◆ **WHAT TO DO**
All lines below containing "pâtisserie" are to be listed.

◆ **EXERCISE MATERIAL**
****************

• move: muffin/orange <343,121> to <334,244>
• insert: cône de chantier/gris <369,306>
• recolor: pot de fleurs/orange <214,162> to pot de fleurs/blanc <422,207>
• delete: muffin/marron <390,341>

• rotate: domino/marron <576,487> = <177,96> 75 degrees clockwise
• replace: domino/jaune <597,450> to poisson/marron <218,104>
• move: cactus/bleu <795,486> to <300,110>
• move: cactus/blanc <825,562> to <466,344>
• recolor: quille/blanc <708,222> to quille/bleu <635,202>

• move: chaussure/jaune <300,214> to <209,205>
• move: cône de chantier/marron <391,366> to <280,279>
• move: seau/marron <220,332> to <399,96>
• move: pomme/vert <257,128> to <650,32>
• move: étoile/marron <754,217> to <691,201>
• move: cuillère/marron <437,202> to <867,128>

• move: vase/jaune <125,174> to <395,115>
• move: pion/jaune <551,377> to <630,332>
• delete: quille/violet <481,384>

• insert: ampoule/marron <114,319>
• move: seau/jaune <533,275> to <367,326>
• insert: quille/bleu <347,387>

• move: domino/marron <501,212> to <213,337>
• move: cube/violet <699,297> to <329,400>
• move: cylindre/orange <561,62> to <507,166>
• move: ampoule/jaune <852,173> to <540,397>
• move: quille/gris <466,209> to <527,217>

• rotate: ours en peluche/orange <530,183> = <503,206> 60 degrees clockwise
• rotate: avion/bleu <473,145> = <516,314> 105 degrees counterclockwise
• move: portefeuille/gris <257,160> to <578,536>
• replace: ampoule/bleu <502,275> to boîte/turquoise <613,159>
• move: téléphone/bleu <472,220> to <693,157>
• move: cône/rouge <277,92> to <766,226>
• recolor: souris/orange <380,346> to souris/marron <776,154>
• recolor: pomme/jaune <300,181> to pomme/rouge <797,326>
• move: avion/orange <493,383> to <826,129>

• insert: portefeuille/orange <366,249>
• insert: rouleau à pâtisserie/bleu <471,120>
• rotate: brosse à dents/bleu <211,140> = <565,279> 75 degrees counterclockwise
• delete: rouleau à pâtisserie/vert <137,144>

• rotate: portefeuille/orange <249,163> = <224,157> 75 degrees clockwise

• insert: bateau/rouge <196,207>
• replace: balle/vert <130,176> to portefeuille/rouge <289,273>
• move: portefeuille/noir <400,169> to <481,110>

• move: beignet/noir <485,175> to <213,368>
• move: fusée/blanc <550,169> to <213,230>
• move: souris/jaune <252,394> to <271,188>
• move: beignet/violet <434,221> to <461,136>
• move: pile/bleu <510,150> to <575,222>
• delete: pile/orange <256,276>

****************

◆ **ANSWER FOR THE TASK**
• insert: rouleau à pâtisserie/bleu <471,120>
• delete: rouleau à pâtisserie/vert <137,144>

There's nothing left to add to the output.